• **Exercise aim**
The output should be every line below that includes the word "cupcake".
※
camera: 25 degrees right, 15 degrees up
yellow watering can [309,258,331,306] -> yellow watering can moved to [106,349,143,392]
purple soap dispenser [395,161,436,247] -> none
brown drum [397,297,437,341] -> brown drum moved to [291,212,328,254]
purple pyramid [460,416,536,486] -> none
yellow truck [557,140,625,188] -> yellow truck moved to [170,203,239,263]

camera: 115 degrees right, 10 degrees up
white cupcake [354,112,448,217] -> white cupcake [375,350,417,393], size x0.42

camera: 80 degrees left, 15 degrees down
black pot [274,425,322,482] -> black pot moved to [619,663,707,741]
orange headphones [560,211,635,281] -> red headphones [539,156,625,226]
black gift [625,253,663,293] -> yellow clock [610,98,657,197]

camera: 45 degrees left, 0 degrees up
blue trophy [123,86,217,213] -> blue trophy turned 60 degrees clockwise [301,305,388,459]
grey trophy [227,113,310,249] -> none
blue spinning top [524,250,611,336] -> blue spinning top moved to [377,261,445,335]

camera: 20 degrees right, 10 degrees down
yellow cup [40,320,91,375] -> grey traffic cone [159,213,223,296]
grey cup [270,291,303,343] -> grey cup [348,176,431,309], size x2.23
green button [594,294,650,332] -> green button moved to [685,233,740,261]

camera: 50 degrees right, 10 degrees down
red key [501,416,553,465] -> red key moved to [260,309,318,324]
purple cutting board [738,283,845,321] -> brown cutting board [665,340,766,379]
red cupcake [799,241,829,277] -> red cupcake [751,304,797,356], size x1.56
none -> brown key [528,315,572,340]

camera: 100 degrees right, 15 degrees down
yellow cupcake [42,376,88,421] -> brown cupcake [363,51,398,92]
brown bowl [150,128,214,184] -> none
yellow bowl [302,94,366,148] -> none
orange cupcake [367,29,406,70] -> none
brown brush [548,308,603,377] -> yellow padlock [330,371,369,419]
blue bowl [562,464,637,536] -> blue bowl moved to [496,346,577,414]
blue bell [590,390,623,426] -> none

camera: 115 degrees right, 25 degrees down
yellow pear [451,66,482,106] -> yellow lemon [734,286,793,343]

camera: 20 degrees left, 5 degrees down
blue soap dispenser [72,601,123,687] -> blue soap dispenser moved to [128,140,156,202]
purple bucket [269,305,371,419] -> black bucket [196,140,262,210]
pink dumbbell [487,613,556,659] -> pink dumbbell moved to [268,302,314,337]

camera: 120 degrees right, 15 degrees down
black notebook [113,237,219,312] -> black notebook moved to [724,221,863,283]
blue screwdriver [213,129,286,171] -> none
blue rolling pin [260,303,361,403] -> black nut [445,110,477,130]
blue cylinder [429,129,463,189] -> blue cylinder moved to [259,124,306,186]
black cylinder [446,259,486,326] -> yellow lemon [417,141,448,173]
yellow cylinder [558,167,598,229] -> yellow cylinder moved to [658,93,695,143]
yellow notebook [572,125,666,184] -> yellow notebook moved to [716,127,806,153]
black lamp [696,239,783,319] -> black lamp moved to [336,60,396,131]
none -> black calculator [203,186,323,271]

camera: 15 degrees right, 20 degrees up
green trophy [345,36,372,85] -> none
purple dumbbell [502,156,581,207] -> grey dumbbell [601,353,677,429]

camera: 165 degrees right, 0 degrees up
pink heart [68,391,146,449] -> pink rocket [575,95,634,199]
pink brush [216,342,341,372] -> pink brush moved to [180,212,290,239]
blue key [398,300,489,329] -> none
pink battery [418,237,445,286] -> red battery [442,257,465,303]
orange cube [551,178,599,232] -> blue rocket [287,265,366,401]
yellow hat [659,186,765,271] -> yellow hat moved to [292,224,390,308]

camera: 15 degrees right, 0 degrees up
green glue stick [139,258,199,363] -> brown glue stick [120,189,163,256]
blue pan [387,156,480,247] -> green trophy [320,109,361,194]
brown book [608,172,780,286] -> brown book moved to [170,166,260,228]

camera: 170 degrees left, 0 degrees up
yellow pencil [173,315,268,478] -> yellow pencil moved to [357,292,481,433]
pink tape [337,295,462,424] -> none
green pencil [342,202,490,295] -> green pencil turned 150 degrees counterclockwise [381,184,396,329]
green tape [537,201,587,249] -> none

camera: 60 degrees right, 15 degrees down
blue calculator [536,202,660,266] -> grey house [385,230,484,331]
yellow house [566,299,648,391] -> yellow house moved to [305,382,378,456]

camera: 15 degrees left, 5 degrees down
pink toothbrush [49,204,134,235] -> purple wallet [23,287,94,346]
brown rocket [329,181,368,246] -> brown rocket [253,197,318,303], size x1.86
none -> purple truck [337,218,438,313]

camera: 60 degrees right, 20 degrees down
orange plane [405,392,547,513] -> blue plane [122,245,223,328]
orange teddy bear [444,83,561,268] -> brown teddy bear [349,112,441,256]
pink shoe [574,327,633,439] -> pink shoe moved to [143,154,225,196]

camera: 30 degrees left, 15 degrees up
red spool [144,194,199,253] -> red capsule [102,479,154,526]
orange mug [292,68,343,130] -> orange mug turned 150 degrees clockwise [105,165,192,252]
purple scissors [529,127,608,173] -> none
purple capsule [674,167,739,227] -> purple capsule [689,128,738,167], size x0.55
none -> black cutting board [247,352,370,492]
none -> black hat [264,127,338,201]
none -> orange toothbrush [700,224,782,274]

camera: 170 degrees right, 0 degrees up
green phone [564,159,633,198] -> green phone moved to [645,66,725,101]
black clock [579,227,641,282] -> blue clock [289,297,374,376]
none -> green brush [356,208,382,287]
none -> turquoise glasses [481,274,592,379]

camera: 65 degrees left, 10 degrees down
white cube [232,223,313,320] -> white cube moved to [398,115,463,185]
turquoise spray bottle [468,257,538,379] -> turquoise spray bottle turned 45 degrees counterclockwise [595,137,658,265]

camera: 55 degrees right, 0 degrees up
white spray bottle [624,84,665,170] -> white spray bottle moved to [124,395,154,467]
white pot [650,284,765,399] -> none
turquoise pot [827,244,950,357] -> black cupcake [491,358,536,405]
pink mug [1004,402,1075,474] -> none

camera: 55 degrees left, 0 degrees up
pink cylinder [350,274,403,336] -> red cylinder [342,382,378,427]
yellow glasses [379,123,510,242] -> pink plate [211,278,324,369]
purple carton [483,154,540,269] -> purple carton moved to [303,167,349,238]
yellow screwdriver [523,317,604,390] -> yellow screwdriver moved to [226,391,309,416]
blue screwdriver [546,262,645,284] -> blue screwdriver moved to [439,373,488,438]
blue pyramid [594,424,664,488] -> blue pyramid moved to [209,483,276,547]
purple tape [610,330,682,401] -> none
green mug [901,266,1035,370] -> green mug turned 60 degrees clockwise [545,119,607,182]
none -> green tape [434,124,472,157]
※
• **Final answer**
white cupcake [354,112,448,217] -> white cupcake [375,350,417,393], size x0.42
red cupcake [799,241,829,277] -> red cupcake [751,304,797,356], size x1.56
yellow cupcake [42,376,88,421] -> brown cupcake [363,51,398,92]
orange cupcake [367,29,406,70] -> none
turquoise pot [827,244,950,357] -> black cupcake [491,358,536,405]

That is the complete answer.